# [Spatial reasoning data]
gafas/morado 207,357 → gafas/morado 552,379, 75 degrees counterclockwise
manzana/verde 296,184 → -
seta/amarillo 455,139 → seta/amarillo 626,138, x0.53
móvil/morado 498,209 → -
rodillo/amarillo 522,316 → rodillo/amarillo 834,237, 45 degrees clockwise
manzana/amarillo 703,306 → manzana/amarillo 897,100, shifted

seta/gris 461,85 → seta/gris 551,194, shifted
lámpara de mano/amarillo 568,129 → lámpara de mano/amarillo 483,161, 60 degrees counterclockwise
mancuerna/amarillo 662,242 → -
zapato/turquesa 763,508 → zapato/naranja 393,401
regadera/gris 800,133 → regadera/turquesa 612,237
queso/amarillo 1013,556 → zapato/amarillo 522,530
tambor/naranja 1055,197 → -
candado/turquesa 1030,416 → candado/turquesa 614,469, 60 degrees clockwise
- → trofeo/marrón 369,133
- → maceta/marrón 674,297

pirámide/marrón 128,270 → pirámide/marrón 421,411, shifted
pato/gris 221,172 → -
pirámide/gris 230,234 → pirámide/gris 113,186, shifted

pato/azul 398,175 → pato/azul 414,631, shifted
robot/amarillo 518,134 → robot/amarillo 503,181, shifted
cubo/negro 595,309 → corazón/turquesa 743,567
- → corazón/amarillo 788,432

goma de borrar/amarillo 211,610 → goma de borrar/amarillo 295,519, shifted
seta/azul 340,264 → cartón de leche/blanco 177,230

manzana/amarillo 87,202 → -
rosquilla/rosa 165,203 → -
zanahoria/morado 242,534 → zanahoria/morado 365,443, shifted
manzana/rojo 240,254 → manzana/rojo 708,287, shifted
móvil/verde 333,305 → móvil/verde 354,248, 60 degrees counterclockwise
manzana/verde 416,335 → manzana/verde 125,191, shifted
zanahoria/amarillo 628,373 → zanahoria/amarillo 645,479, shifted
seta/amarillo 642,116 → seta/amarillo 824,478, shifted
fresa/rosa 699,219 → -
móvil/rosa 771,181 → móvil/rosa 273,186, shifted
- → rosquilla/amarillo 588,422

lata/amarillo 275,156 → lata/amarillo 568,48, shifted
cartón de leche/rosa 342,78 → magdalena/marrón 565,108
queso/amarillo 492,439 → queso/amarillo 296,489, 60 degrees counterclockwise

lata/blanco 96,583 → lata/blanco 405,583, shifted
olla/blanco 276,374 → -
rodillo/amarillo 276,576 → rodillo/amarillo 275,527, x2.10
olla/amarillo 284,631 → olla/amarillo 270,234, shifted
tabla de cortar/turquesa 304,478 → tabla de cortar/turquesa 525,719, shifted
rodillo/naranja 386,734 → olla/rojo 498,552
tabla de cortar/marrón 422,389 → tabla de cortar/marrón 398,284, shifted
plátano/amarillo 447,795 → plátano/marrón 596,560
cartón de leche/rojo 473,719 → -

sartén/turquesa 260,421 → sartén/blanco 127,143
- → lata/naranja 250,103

# [Exercise brief]
Exactly as shown above, return all of the entries.

# [Result of the task]
gafas/morado 207,357 → gafas/morado 552,379, 75 degrees counterclockwise
manzana/verde 296,184 → -
seta/amarillo 455,139 → seta/amarillo 626,138, x0.53
móvil/morado 498,209 → -
rodillo/amarillo 522,316 → rodillo/amarillo 834,237, 45 degrees clockwise
manzana/amarillo 703,306 → manzana/amarillo 897,100, shifted

seta/gris 461,85 → seta/gris 551,194, shifted
lámpara de mano/amarillo 568,129 → lámpara de mano/amarillo 483,161, 60 degrees counterclockwise
mancuerna/amarillo 662,242 → -
zapato/turquesa 763,508 → zapato/naranja 393,401
regadera/gris 800,133 → regadera/turquesa 612,237
queso/amarillo 1013,556 → zapato/amarillo 522,530
tambor/naranja 1055,197 → -
candado/turquesa 1030,416 → candado/turquesa 614,469, 60 degrees clockwise
- → trofeo/marrón 369,133
- → maceta/marrón 674,297

pirámide/marrón 128,270 → pirámide/marrón 421,411, shifted
pato/gris 221,172 → -
pirámide/gris 230,234 → pirámide/gris 113,186, shifted

pato/azul 398,175 → pato/azul 414,631, shifted
robot/amarillo 518,134 → robot/amarillo 503,181, shifted
cubo/negro 595,309 → corazón/turquesa 743,567
- → corazón/amarillo 788,432

goma de borrar/amarillo 211,610 → goma de borrar/amarillo 295,519, shifted
seta/azul 340,264 → cartón de leche/blanco 177,230

manzana/amarillo 87,202 → -
rosquilla/rosa 165,203 → -
zanahoria/morado 242,534 → zanahoria/morado 365,443, shifted
manzana/rojo 240,254 → manzana/rojo 708,287, shifted
móvil/verde 333,305 → móvil/verde 354,248, 60 degrees counterclockwise
manzana/verde 416,335 → manzana/verde 125,191, shifted
zanahoria/amarillo 628,373 → zanahoria/amarillo 645,479, shifted
seta/amarillo 642,116 → seta/amarillo 824,478, shifted
fresa/rosa 699,219 → -
móvil/rosa 771,181 → móvil/rosa 273,186, shifted
- → rosquilla/amarillo 588,422

lata/amarillo 275,156 → lata/amarillo 568,48, shifted
cartón de leche/rosa 342,78 → magdalena/marrón 565,108
queso/amarillo 492,439 → queso/amarillo 296,489, 60 degrees counterclockwise

lata/blanco 96,583 → lata/blanco 405,583, shifted
olla/blanco 276,374 → -
rodillo/amarillo 276,576 → rodillo/amarillo 275,527, x2.10
olla/amarillo 284,631 → olla/amarillo 270,234, shifted
tabla de cortar/turquesa 304,478 → tabla de cortar/turquesa 525,719, shifted
rodillo/naranja 386,734 → olla/rojo 498,552
tabla de cortar/marrón 422,389 → tabla de cortar/marrón 398,284, shifted
plátano/amarillo 447,795 → plátano/marrón 596,560
cartón de leche/rojo 473,719 → -

sartén/turquesa 260,421 → sartén/blanco 127,143
- → lata/naranja 250,103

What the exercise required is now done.